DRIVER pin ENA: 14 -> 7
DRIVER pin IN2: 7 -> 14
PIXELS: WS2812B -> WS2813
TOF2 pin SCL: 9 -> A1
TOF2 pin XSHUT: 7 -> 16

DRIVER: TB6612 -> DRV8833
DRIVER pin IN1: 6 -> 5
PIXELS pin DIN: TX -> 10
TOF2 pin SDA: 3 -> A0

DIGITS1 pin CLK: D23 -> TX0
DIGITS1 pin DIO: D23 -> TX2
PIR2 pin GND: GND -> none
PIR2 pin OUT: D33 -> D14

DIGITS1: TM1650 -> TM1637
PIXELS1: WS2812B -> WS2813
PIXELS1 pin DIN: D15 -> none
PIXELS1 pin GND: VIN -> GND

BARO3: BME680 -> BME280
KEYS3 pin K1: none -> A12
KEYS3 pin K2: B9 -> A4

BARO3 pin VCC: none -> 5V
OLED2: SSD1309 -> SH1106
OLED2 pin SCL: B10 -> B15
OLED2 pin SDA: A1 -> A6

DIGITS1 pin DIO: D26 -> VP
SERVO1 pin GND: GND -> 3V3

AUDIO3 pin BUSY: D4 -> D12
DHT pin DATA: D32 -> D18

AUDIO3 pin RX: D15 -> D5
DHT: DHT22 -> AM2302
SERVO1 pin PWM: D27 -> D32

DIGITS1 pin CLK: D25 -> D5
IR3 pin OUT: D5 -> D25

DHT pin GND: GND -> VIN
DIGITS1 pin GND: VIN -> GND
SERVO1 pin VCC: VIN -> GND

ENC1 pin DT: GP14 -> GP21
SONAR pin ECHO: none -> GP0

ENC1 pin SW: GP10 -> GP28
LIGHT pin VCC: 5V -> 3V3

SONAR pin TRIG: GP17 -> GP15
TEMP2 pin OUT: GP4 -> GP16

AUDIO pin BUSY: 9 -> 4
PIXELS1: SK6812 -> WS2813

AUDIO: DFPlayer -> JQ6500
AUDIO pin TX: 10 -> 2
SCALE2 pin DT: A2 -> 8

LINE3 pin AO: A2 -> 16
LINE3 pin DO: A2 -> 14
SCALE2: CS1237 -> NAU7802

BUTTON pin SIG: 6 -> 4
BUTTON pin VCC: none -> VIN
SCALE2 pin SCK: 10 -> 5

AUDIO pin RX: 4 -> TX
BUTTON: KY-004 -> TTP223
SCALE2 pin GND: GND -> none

==============================

Go through the records above and copy every line with the word "BUTTON".

RESULT OF THE TASK ->
BUTTON pin SIG: 6 -> 4
BUTTON pin VCC: none -> VIN
BUTTON: KY-004 -> TTP223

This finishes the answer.